EXERCISE DETAILS:
Would you return the records below character for character, without any images?

ENTRIES SUPPLIED:
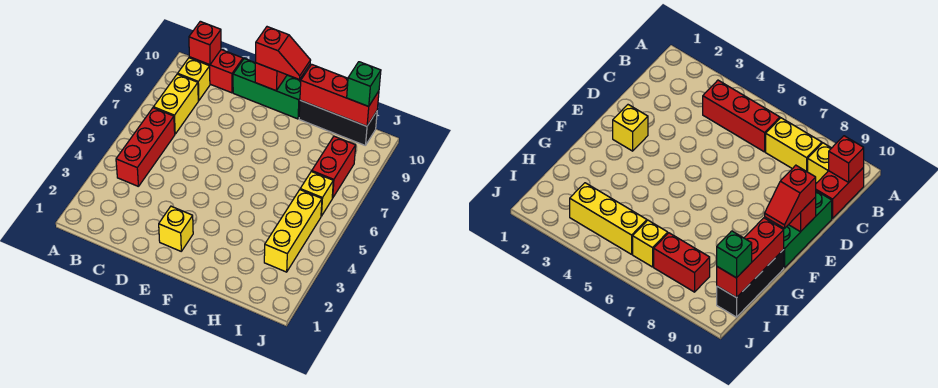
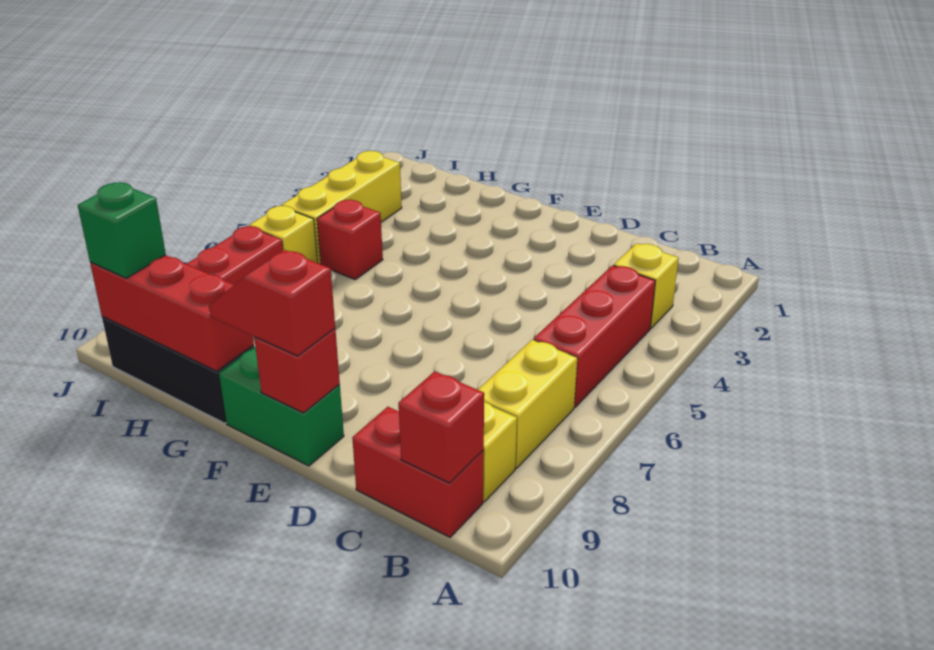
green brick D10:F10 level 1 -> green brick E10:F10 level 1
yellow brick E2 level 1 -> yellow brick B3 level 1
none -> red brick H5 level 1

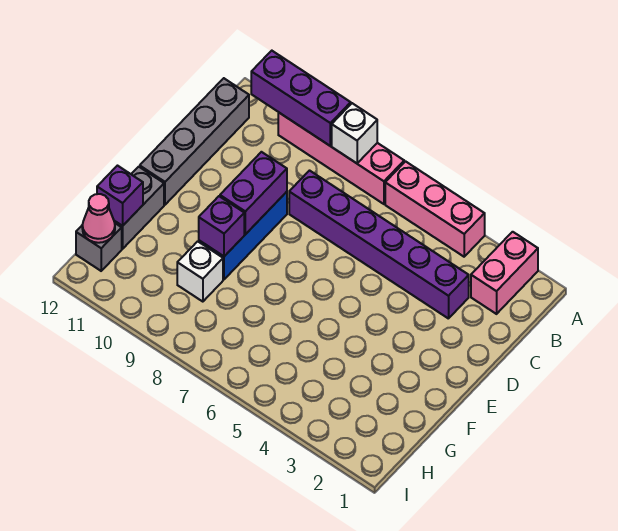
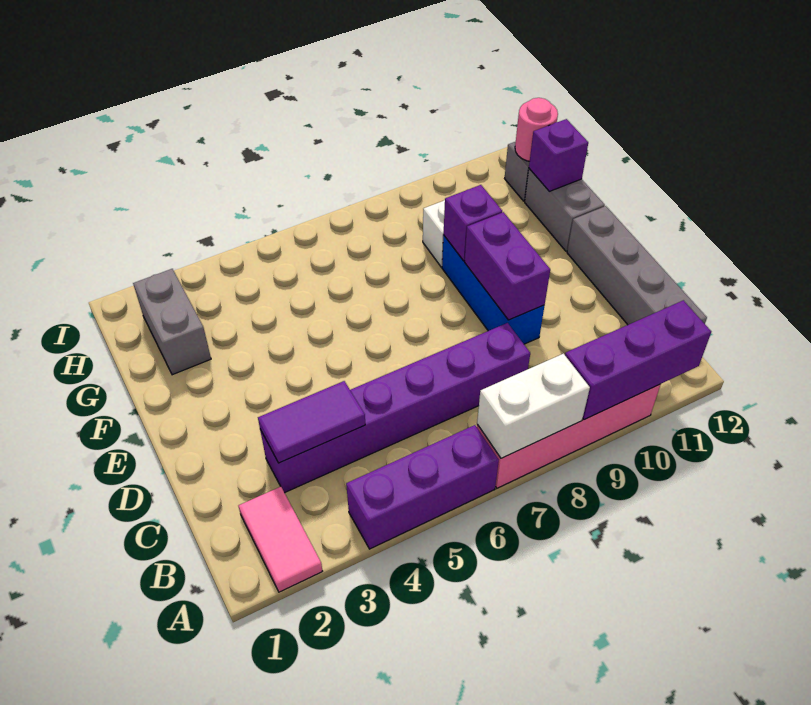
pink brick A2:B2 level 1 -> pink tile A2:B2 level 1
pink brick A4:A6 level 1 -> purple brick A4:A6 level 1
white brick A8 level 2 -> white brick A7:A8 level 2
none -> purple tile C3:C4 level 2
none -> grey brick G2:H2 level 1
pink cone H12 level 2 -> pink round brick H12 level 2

COMPLETED TASK:
green brick D10:F10 level 1 -> green brick E10:F10 level 1
yellow brick E2 level 1 -> yellow brick B3 level 1
none -> red brick H5 level 1

pink brick A2:B2 level 1 -> pink tile A2:B2 level 1
pink brick A4:A6 level 1 -> purple brick A4:A6 level 1
white brick A8 level 2 -> white brick A7:A8 level 2
none -> purple tile C3:C4 level 2
none -> grey brick G2:H2 level 1
pink cone H12 level 2 -> pink round brick H12 level 2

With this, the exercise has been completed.